▶ [EXERCISE AIM]: Please write out the final portion of the records below exactly: the line containing "(276, 259) = (672, 171): yellow", every line after it, and nothing else.

··· EXTRACTED ENTRIES ···

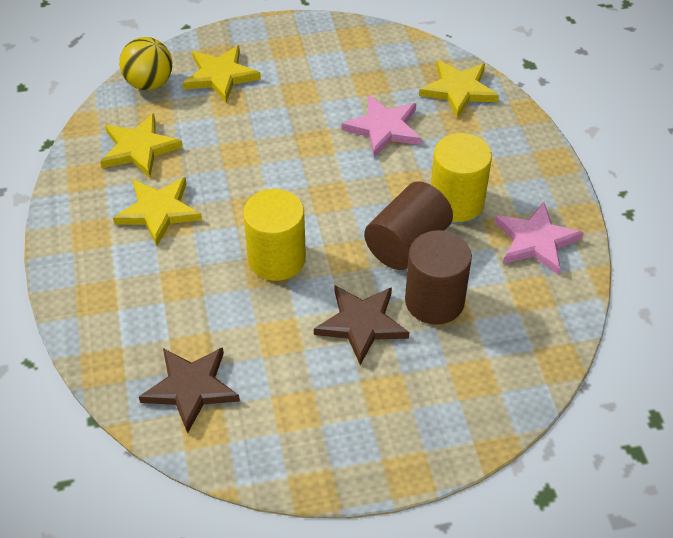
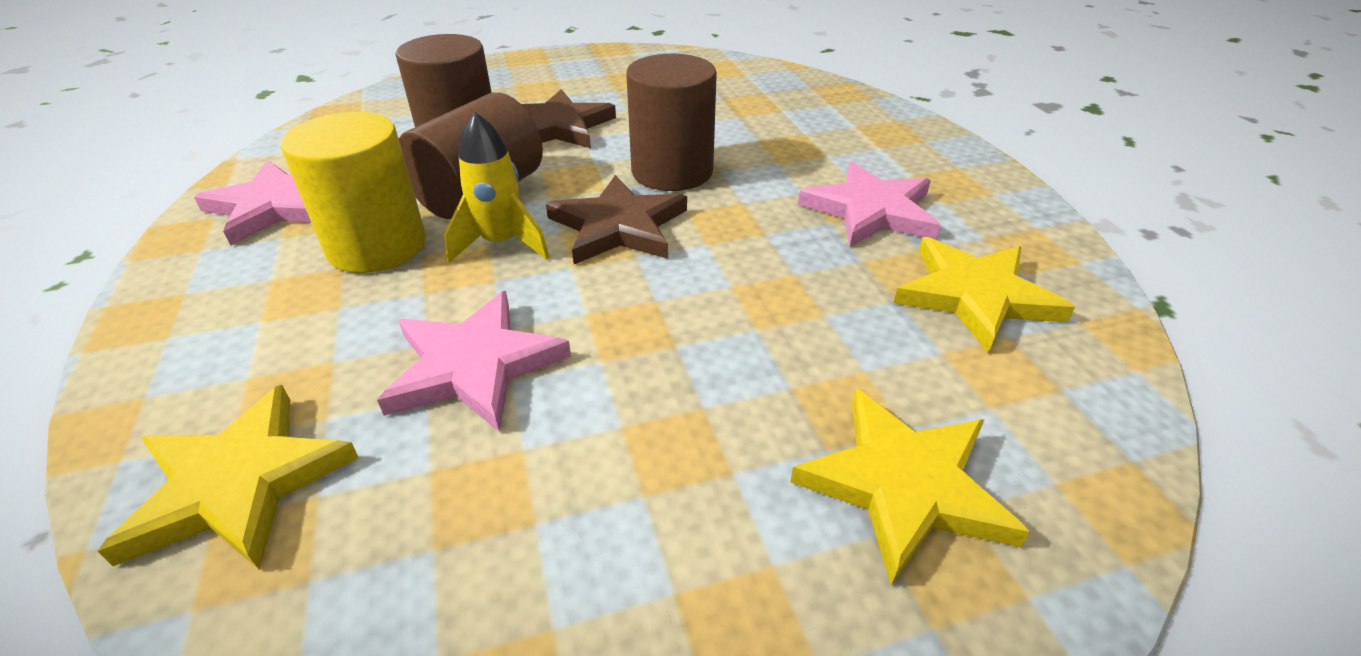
camera: 175 degrees right, 10 degrees down
(149, 83) = (1076, 447): yellow ball -> none
(158, 211) = (871, 210): yellow star -> pink star
(191, 388) = (740, 84): brown star -> brown star (618, 226)
(276, 259) = (672, 171): yellow cylinder -> brown cylinder
(384, 199) = (501, 244): none -> yellow rocket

···

▶ [TASK SOLUTION]:
(276, 259) = (672, 171): yellow cylinder -> brown cylinder
(384, 199) = (501, 244): none -> yellow rocket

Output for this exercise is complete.